── Records ──
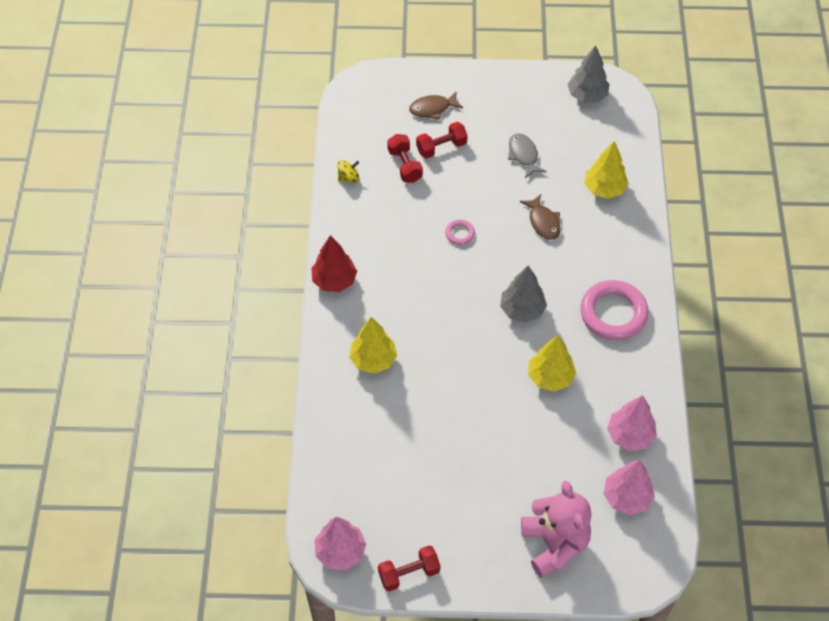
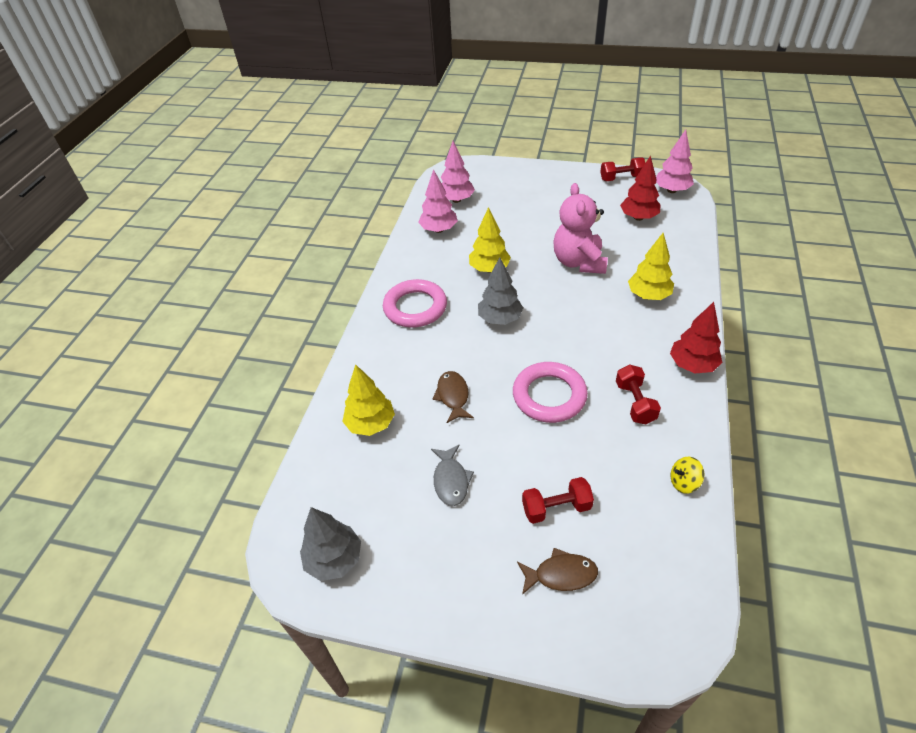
camera: 165 degrees left, 10 degrees down
(384, 488) = (638, 217): none -> red tree
(405, 165) = (608, 488): red dumbbell -> red dumbbell (635, 403)
(460, 234) = (549, 396): pink ring -> pink ring, size x2.21
(554, 544) = (516, 183): pink teddy bear -> pink teddy bear (579, 262)

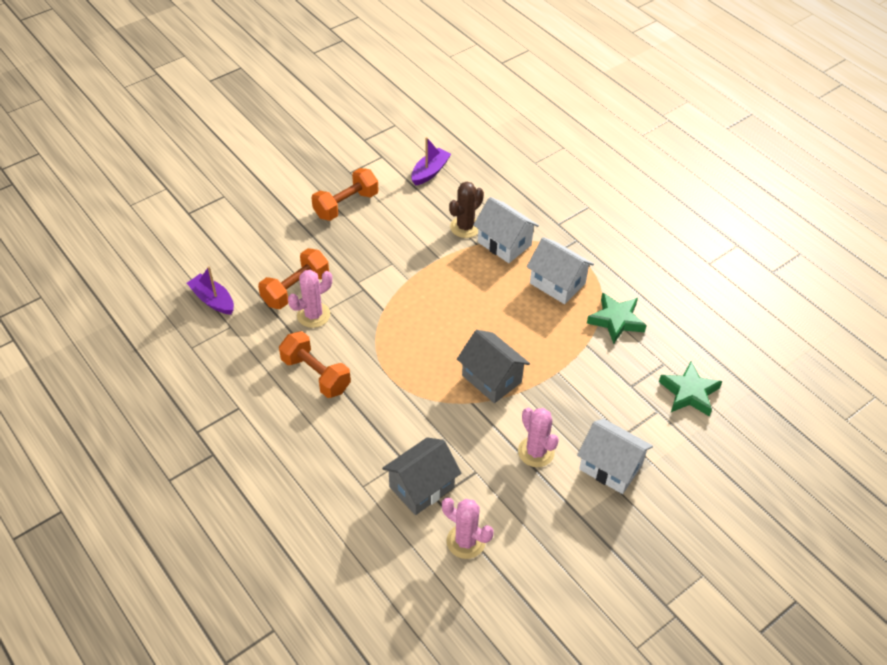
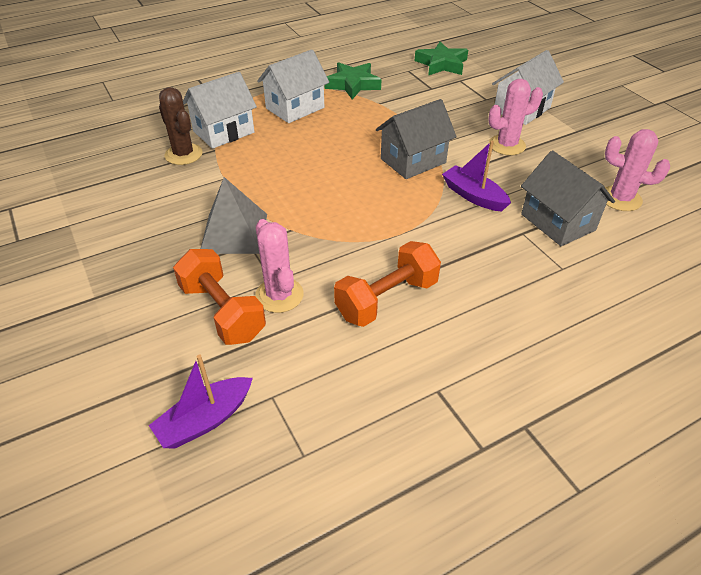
camera: 80 degrees left, 5 degrees down
(346, 205) = (82, 248): orange dumbbell -> none
(374, 278) = (234, 233): none -> grey pyramid
(430, 172) = (72, 170): purple boat -> purple boat (473, 196)
(466, 541) = (620, 199): pink cactus -> pink cactus turned 75 degrees clockwise

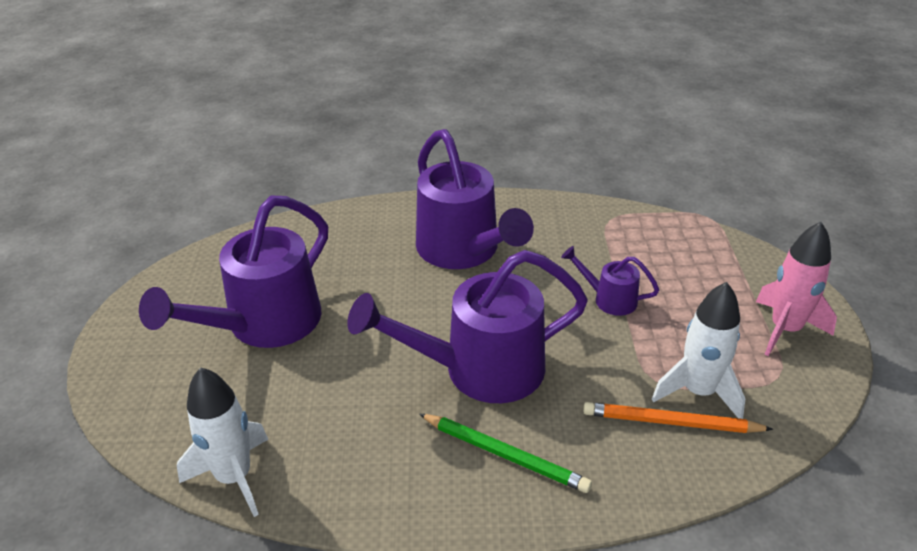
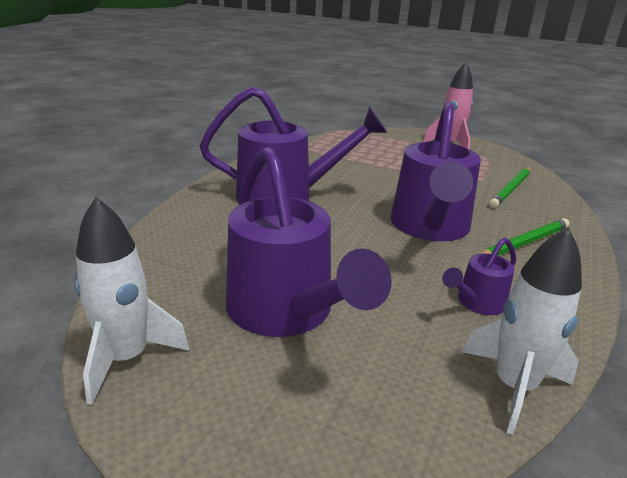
camera: 65 degrees left, 10 degrees down
(608, 299) = (388, 171): purple watering can -> purple watering can (476, 303)
(671, 422) = (511, 189): orange pencil -> green pencil
(698, 392) = (488, 176): white rocket -> white rocket (127, 358)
───
Although the records hold pictures, return only what remains, word for word.

* Solution below *
camera: 165 degrees left, 10 degrees down
(384, 488) = (638, 217): none -> red tree
(405, 165) = (608, 488): red dumbbell -> red dumbbell (635, 403)
(460, 234) = (549, 396): pink ring -> pink ring, size x2.21
(554, 544) = (516, 183): pink teddy bear -> pink teddy bear (579, 262)

camera: 80 degrees left, 5 degrees down
(346, 205) = (82, 248): orange dumbbell -> none
(374, 278) = (234, 233): none -> grey pyramid
(430, 172) = (72, 170): purple boat -> purple boat (473, 196)
(466, 541) = (620, 199): pink cactus -> pink cactus turned 75 degrees clockwise

camera: 65 degrees left, 10 degrees down
(608, 299) = (388, 171): purple watering can -> purple watering can (476, 303)
(671, 422) = (511, 189): orange pencil -> green pencil
(698, 392) = (488, 176): white rocket -> white rocket (127, 358)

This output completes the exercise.